Take the material below and extract the lines from the one with "grey cone [279,104,327,165] -> none" through the one with "none -> grey rocket [259,153,298,217]", word for word, without pictures.

*** PROVIDED RECORDS

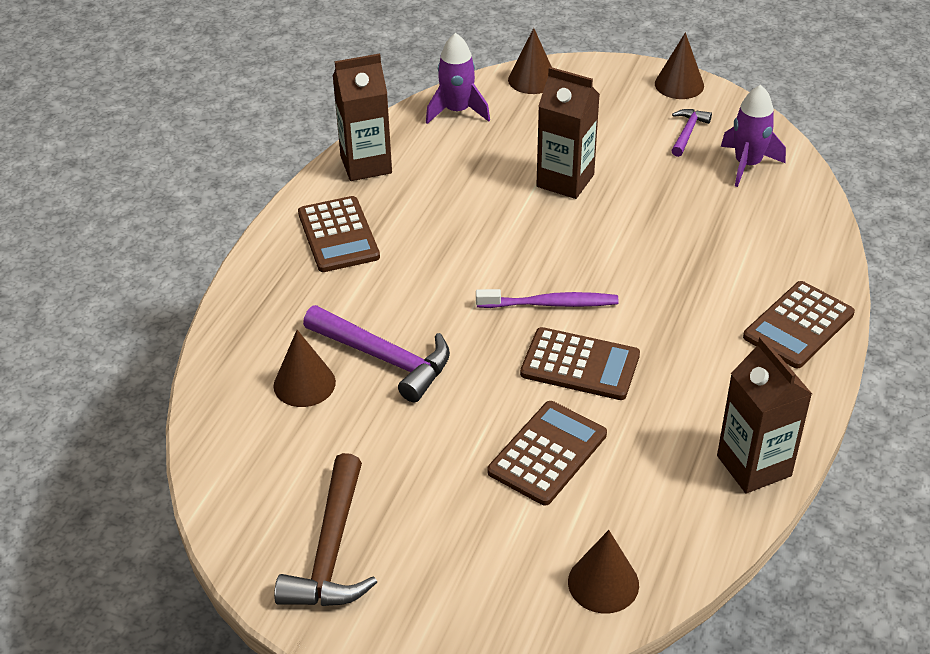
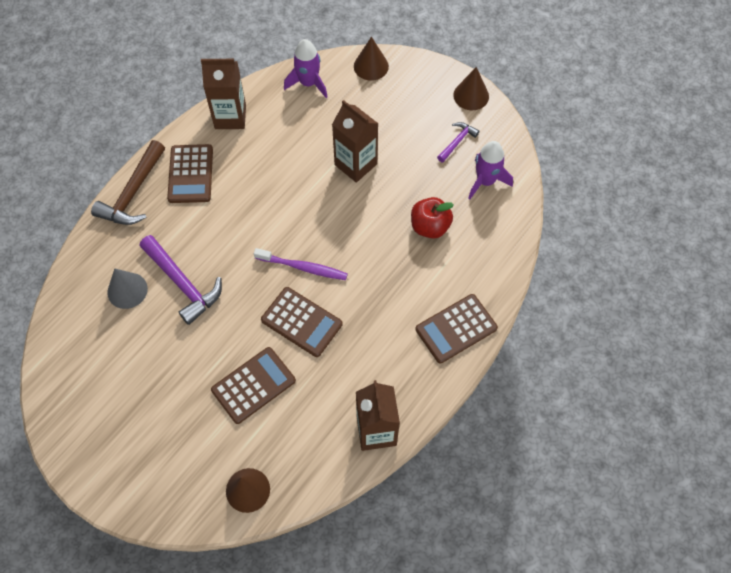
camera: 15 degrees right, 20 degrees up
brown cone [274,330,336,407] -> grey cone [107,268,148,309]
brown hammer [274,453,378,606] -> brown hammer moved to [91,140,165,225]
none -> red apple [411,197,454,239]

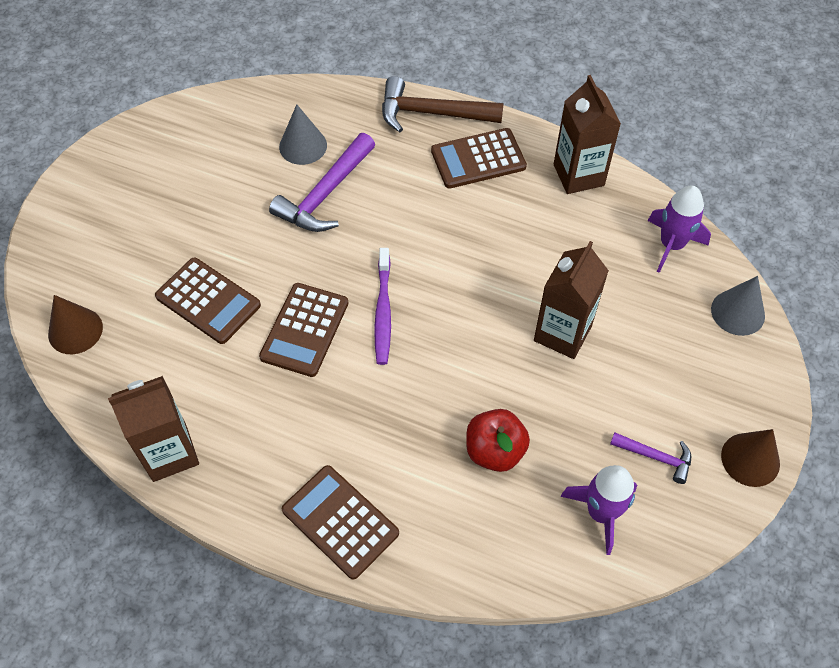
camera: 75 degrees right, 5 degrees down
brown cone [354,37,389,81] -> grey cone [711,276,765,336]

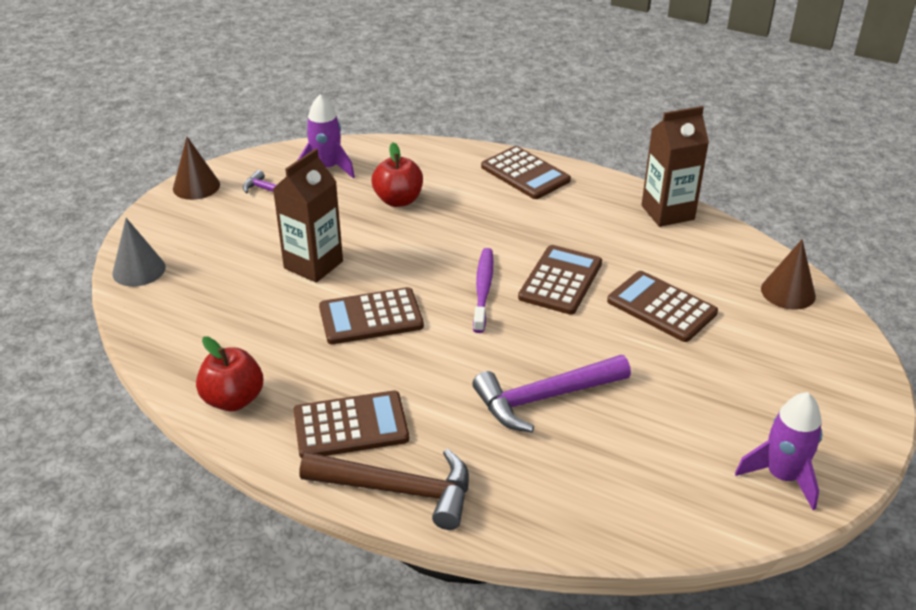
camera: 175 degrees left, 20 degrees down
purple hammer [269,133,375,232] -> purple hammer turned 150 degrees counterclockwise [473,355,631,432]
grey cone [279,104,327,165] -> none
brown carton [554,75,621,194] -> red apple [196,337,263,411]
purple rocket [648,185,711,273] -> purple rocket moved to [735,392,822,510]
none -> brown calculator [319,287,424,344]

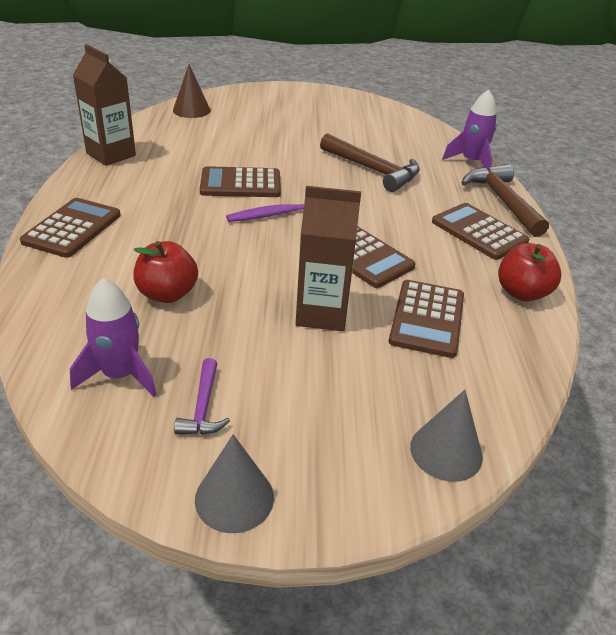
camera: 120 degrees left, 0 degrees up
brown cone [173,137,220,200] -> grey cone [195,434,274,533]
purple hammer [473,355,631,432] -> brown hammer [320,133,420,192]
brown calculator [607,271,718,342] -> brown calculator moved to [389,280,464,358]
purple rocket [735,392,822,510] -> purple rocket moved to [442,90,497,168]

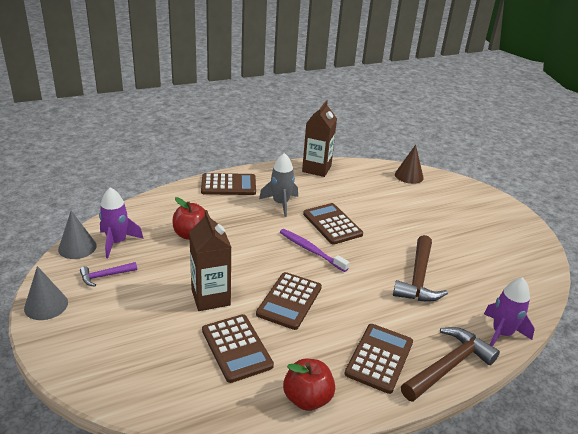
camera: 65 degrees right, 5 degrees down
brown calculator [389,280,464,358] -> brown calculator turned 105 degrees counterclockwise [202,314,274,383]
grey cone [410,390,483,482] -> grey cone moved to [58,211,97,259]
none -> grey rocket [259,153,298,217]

******
*** PROVIDED RECORDS

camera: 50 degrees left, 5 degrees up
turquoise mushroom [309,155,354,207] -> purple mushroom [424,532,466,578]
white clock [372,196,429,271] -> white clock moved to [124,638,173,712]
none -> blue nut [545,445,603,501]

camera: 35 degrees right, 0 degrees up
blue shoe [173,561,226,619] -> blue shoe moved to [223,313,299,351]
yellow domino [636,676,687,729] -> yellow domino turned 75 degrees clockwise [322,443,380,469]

******

* RESPONSE TO THE TASK *
grey cone [279,104,327,165] -> none
brown carton [554,75,621,194] -> red apple [196,337,263,411]
purple rocket [648,185,711,273] -> purple rocket moved to [735,392,822,510]
none -> brown calculator [319,287,424,344]

camera: 120 degrees left, 0 degrees up
brown cone [173,137,220,200] -> grey cone [195,434,274,533]
purple hammer [473,355,631,432] -> brown hammer [320,133,420,192]
brown calculator [607,271,718,342] -> brown calculator moved to [389,280,464,358]
purple rocket [735,392,822,510] -> purple rocket moved to [442,90,497,168]

camera: 65 degrees right, 5 degrees down
brown calculator [389,280,464,358] -> brown calculator turned 105 degrees counterclockwise [202,314,274,383]
grey cone [410,390,483,482] -> grey cone moved to [58,211,97,259]
none -> grey rocket [259,153,298,217]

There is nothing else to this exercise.